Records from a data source

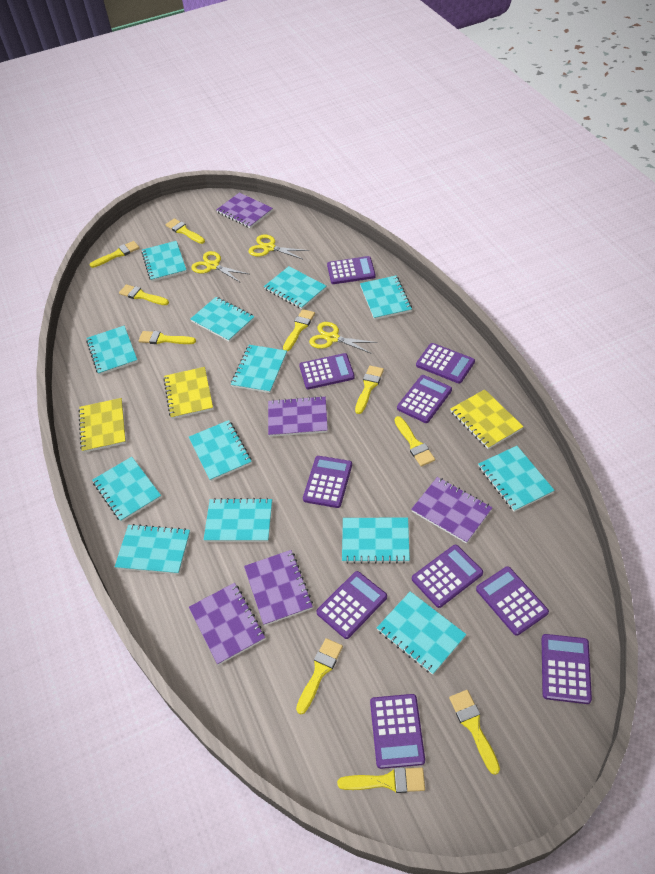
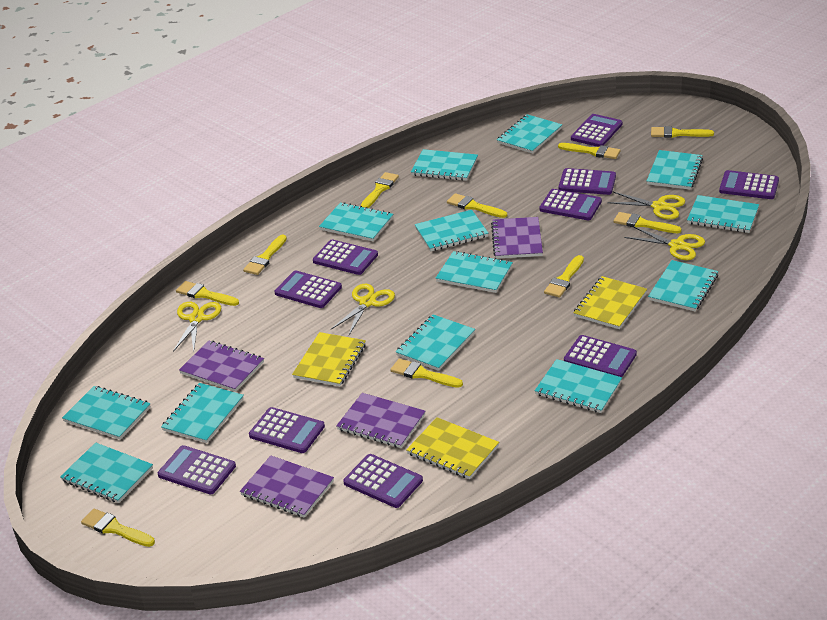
purple notebook: 5 -> 4
yellow scissors: 3 -> 4

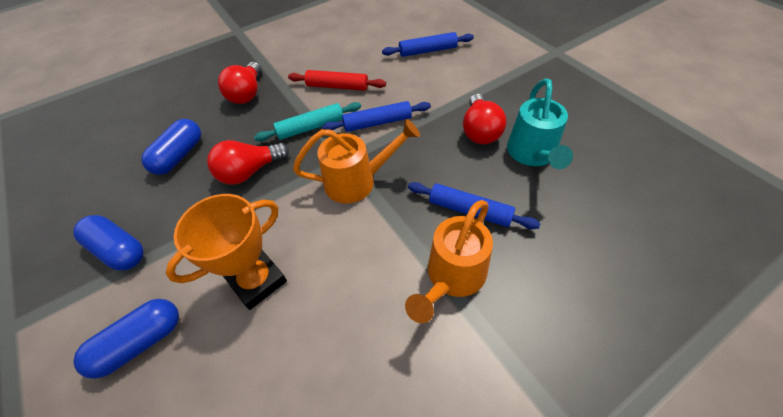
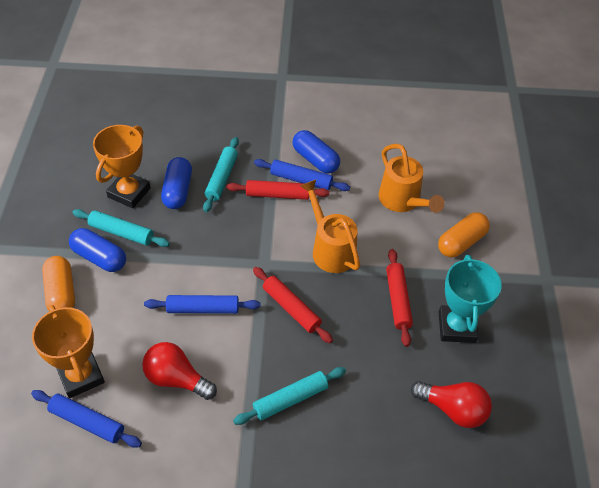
orange capsule: 0 -> 2
orange trophy: 1 -> 2
red light bulb: 3 -> 2
red rolling pin: 1 -> 3
turquoise rolling pin: 1 -> 3
turquoise trophy: 0 -> 1
turquoise watering can: 1 -> 0

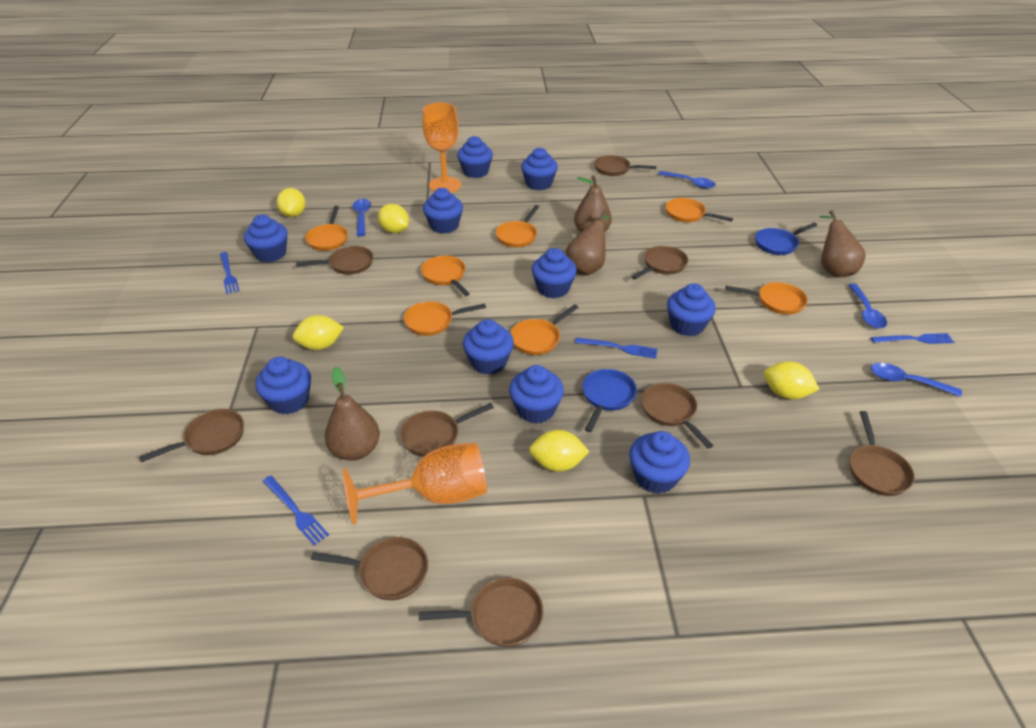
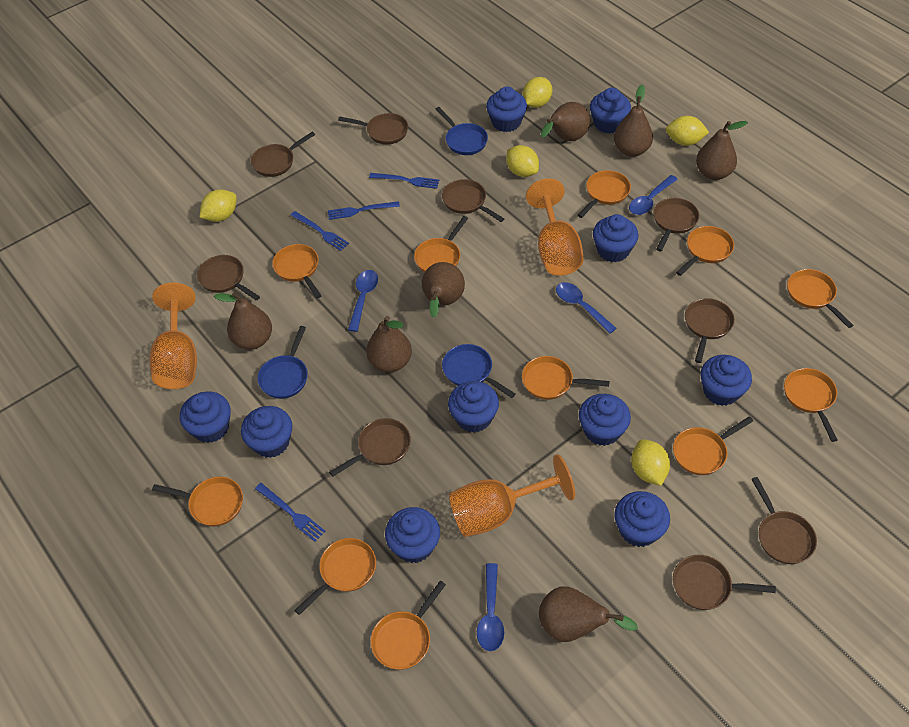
blue pan: 2 -> 3
brown pear: 4 -> 7
orange goblet: 2 -> 3
orange pan: 7 -> 11

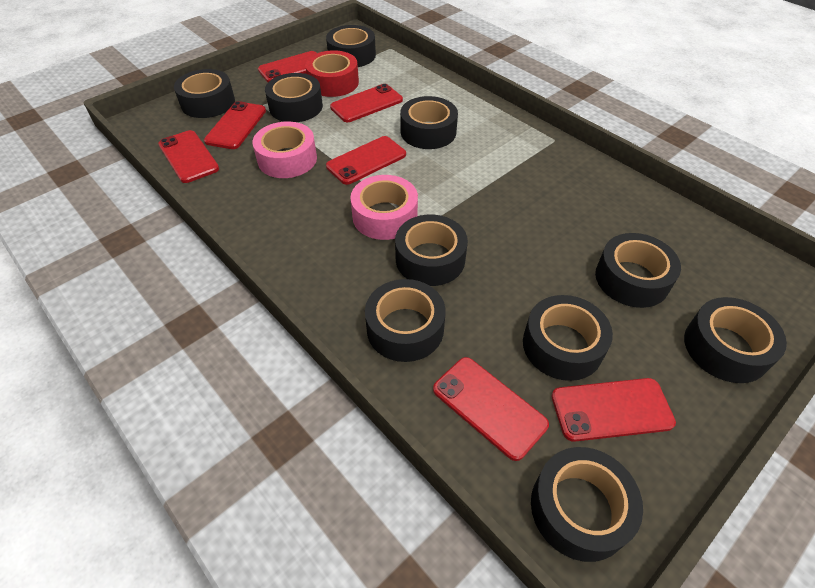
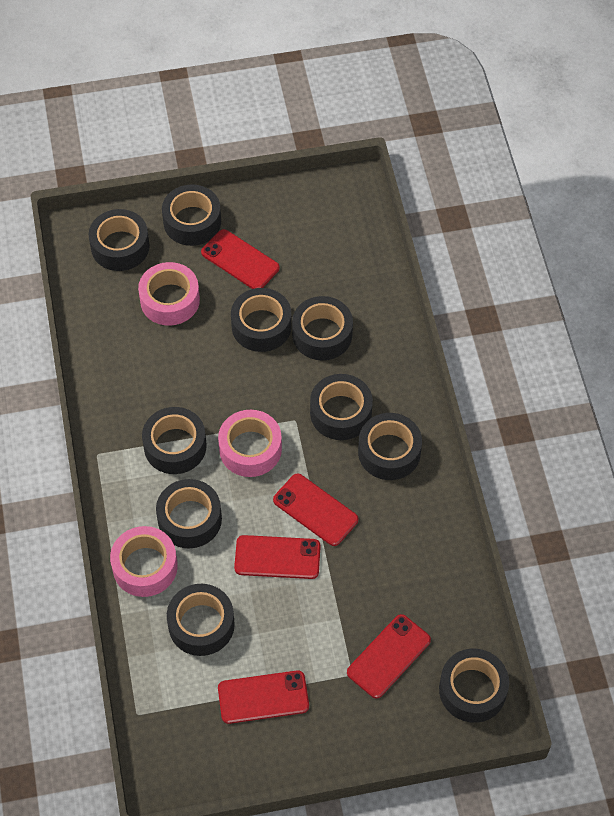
pink tape: 2 -> 3
red phone: 7 -> 5
red tape: 1 -> 0

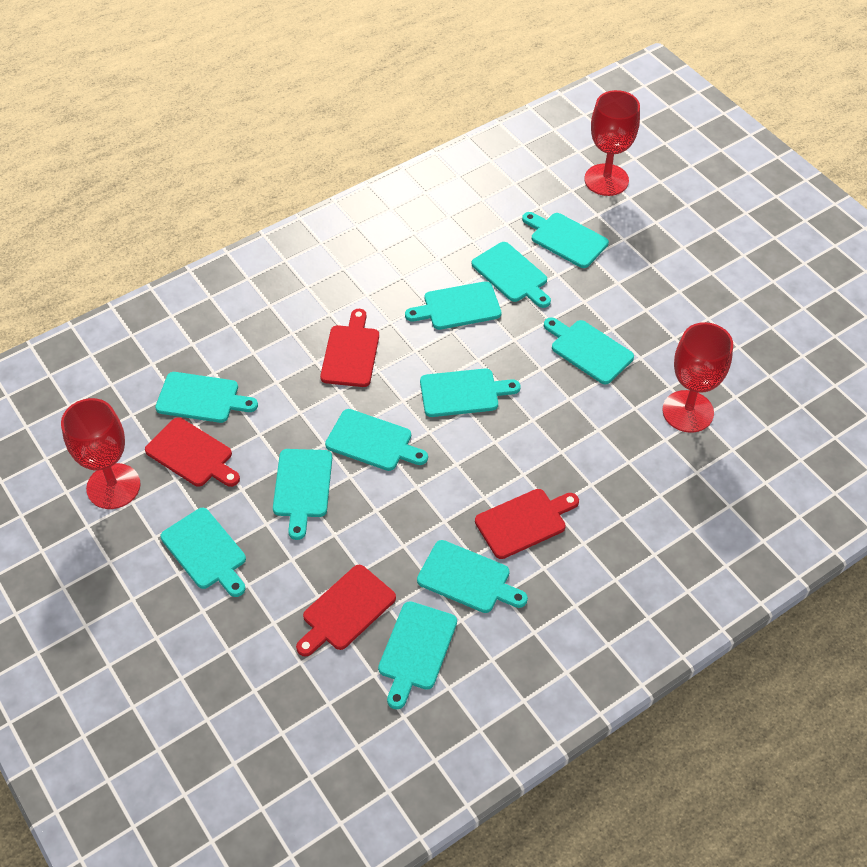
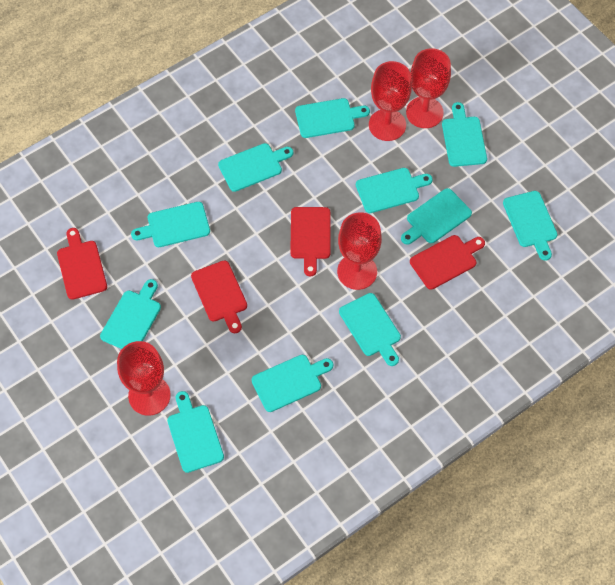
red goblet: 3 -> 4

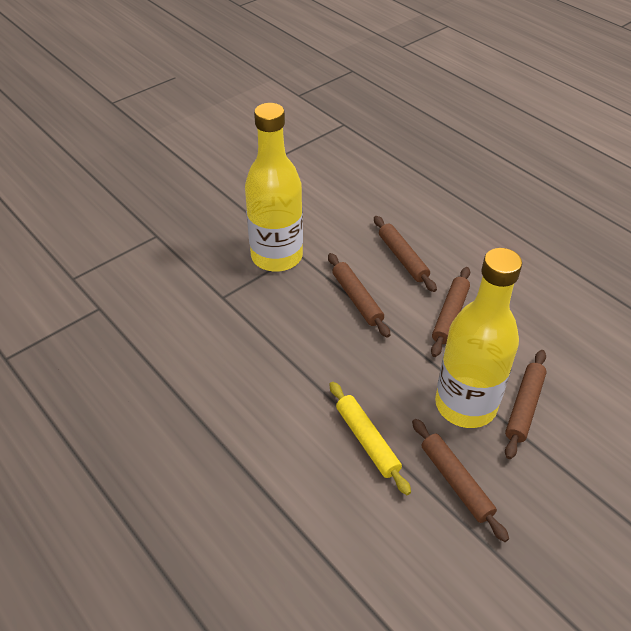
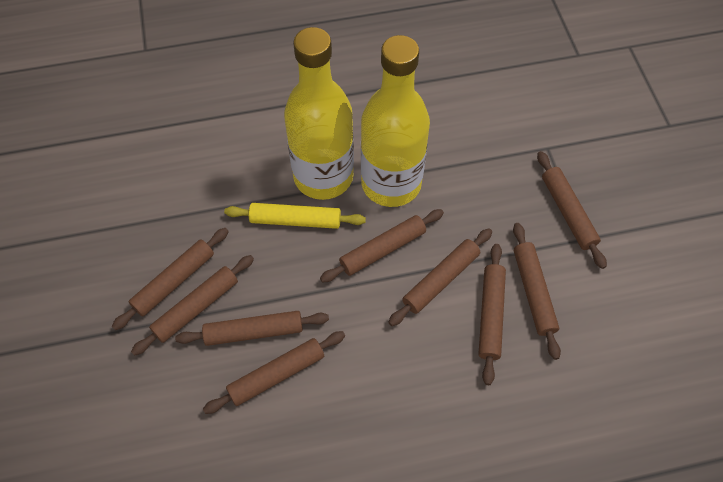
brown rolling pin: 5 -> 9

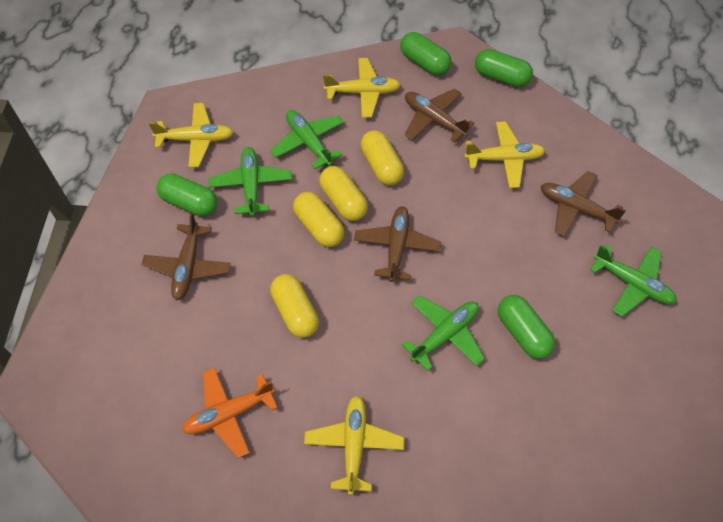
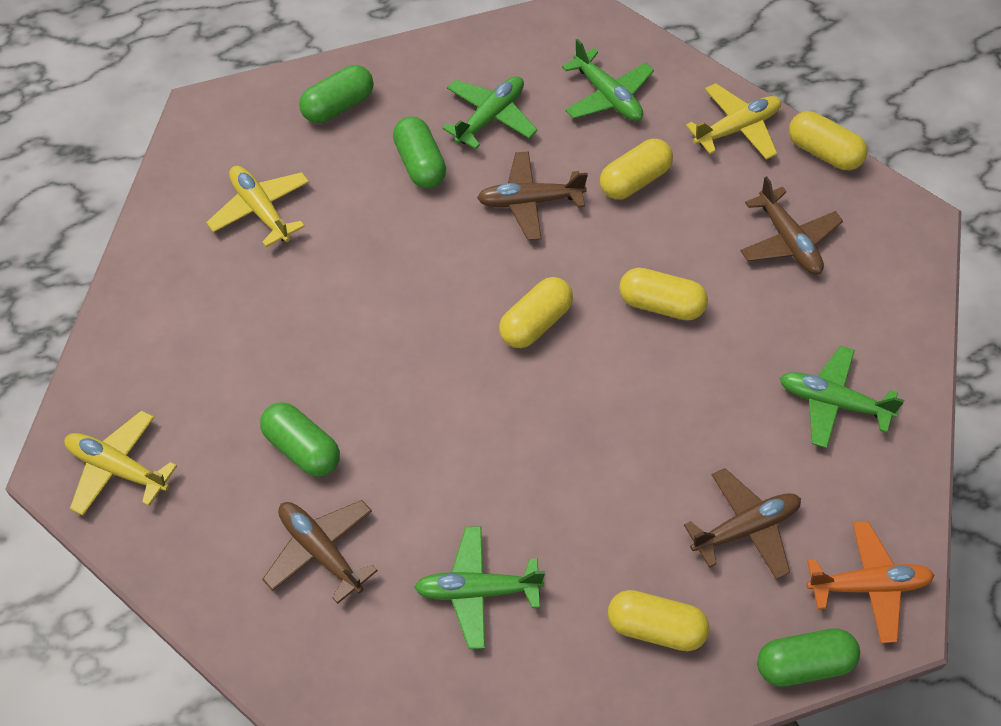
yellow capsule: 4 -> 5
yellow plane: 4 -> 3

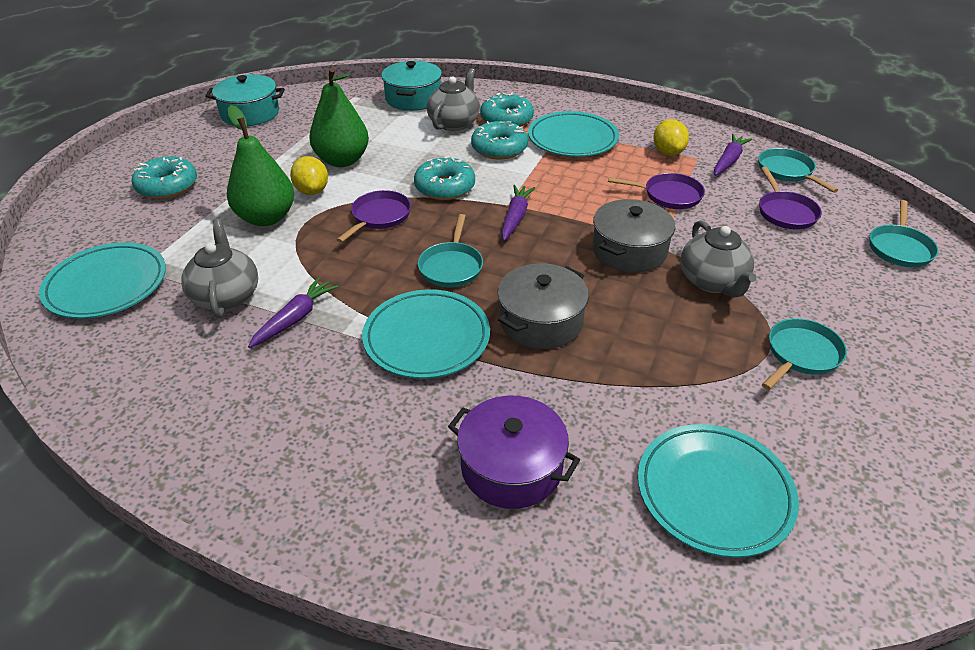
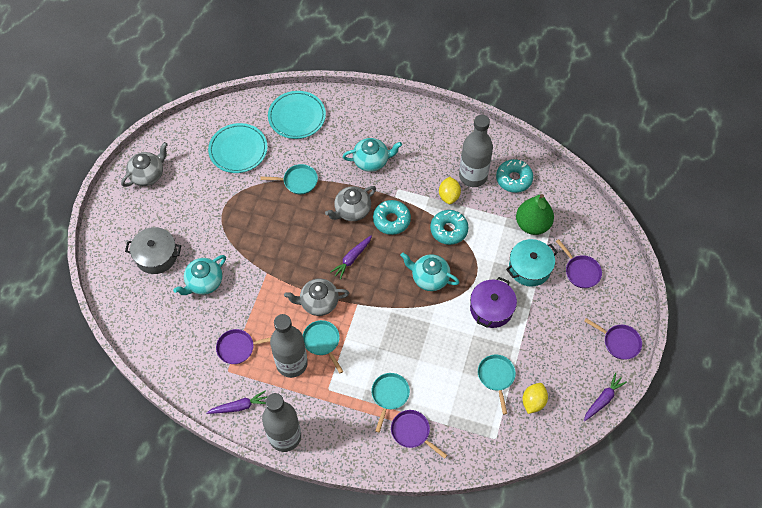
green pear: 2 -> 1
grey bottle: 0 -> 3
grey pot: 2 -> 1
purple pan: 3 -> 4
turquoise donut: 4 -> 3
turquoise plate: 4 -> 2
turquoise pot: 2 -> 1
turquoise teapot: 0 -> 3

**Task prompt:**
The line containing "turquoise rolling pin: 1 -> 3" and all lines after it, through the last line of the records, should be returned exactly. Omit the pictures.

**Result for this exercise:**
turquoise rolling pin: 1 -> 3
turquoise trophy: 0 -> 1
turquoise watering can: 1 -> 0

blue pan: 2 -> 3
brown pear: 4 -> 7
orange goblet: 2 -> 3
orange pan: 7 -> 11

pink tape: 2 -> 3
red phone: 7 -> 5
red tape: 1 -> 0

red goblet: 3 -> 4

brown rolling pin: 5 -> 9

yellow capsule: 4 -> 5
yellow plane: 4 -> 3

green pear: 2 -> 1
grey bottle: 0 -> 3
grey pot: 2 -> 1
purple pan: 3 -> 4
turquoise donut: 4 -> 3
turquoise plate: 4 -> 2
turquoise pot: 2 -> 1
turquoise teapot: 0 -> 3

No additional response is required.